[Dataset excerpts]
— START —
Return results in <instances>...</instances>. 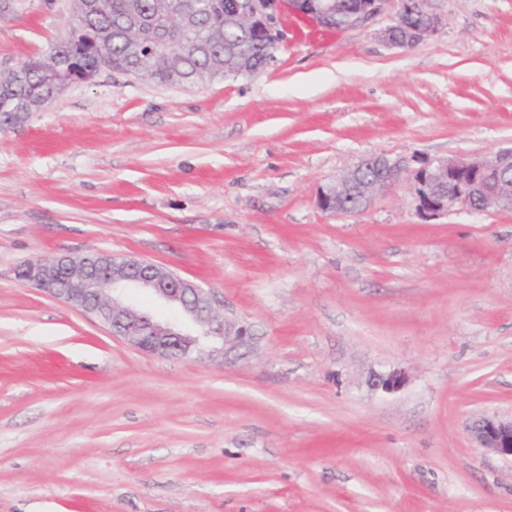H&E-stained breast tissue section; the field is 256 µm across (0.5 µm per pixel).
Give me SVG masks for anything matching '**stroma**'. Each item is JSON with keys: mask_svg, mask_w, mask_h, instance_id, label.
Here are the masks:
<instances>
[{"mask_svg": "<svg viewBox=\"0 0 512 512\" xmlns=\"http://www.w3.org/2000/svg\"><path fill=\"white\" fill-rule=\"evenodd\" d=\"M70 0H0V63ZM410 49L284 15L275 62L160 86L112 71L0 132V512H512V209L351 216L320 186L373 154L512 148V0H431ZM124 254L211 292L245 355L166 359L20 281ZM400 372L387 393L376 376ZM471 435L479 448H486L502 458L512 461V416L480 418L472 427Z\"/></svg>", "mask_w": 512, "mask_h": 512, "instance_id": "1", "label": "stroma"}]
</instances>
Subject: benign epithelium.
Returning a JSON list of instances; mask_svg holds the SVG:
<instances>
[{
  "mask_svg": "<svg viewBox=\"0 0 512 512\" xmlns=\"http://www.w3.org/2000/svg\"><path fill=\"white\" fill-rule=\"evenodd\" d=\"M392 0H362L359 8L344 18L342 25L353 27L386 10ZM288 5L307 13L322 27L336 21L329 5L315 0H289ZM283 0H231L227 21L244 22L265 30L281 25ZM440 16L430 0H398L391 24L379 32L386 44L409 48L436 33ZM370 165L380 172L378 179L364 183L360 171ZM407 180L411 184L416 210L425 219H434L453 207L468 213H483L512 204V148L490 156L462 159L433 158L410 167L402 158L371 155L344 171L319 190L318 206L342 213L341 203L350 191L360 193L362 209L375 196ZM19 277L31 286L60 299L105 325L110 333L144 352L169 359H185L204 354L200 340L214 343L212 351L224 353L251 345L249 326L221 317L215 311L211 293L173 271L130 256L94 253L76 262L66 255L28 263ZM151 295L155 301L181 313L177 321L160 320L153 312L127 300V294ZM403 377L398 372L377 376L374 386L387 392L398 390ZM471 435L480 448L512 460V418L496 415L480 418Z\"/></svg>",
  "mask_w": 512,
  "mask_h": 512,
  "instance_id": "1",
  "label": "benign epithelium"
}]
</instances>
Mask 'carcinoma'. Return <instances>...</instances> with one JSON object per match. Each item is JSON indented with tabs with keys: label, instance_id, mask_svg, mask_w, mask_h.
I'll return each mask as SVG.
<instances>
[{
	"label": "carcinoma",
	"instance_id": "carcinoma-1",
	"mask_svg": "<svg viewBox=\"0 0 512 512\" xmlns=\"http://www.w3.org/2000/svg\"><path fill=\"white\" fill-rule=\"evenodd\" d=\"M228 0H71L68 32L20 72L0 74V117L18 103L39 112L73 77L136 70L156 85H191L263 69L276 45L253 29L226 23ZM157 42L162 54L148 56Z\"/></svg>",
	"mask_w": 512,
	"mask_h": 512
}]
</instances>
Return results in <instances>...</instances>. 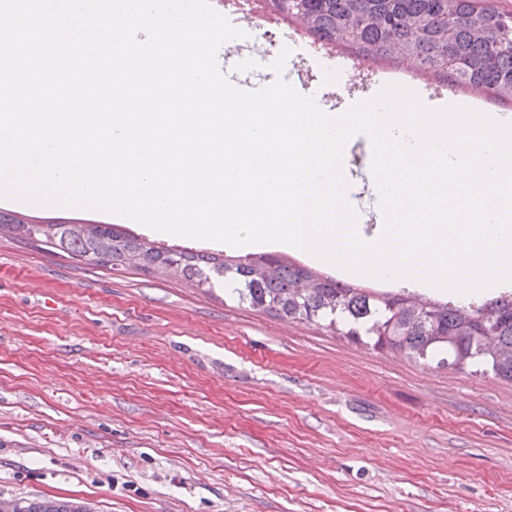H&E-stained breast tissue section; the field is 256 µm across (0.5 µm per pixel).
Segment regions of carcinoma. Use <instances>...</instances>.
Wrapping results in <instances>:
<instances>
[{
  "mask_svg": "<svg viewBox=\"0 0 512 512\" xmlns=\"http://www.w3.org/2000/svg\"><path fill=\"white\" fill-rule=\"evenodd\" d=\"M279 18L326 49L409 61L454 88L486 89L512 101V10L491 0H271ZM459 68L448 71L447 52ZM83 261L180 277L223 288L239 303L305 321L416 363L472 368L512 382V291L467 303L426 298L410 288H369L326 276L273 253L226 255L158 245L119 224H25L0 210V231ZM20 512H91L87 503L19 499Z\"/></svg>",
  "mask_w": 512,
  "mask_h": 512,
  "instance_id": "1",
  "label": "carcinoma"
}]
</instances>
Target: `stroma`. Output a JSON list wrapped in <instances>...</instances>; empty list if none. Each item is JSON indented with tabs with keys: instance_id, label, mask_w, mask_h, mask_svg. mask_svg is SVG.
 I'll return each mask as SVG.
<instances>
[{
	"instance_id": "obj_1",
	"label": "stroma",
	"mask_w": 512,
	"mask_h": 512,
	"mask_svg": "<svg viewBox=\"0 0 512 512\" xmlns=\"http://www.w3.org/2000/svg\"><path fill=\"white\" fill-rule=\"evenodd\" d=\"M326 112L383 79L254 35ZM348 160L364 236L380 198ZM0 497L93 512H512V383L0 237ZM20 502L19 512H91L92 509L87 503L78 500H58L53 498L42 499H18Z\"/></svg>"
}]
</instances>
— END —
What is needed: Repeat exactly the lines starting at the line with "Segment regions of" and ending with the final line of the entries. Include nothing else.

Right answer:
Segment regions of carcinoma. Use <instances>...</instances>.
Wrapping results in <instances>:
<instances>
[{
  "mask_svg": "<svg viewBox=\"0 0 512 512\" xmlns=\"http://www.w3.org/2000/svg\"><path fill=\"white\" fill-rule=\"evenodd\" d=\"M279 18L326 49L409 61L454 88L486 89L512 101V10L491 0H271ZM459 68L448 71L447 52ZM83 261L180 277L223 288L239 303L305 321L416 363L472 368L512 382V291L467 303L426 298L410 288H369L326 276L273 253L226 255L158 245L119 224H25L0 210V231ZM20 512H91L87 503L19 499Z\"/></svg>",
  "mask_w": 512,
  "mask_h": 512,
  "instance_id": "1",
  "label": "carcinoma"
}]
</instances>
Target: `stroma`. Output a JSON list wrapped in <instances>...</instances>; empty list if none. Each item is JSON indented with tabs with keys: instance_id, label, mask_w, mask_h, mask_svg. mask_svg is SVG.
 I'll return each mask as SVG.
<instances>
[{
	"instance_id": "obj_1",
	"label": "stroma",
	"mask_w": 512,
	"mask_h": 512,
	"mask_svg": "<svg viewBox=\"0 0 512 512\" xmlns=\"http://www.w3.org/2000/svg\"><path fill=\"white\" fill-rule=\"evenodd\" d=\"M326 112L383 79L254 35ZM348 160L364 236L380 198ZM0 497L93 512H512V383L0 237ZM20 502L19 512H91L92 509L87 503L78 500H58L53 498L42 499H18Z\"/></svg>"
}]
</instances>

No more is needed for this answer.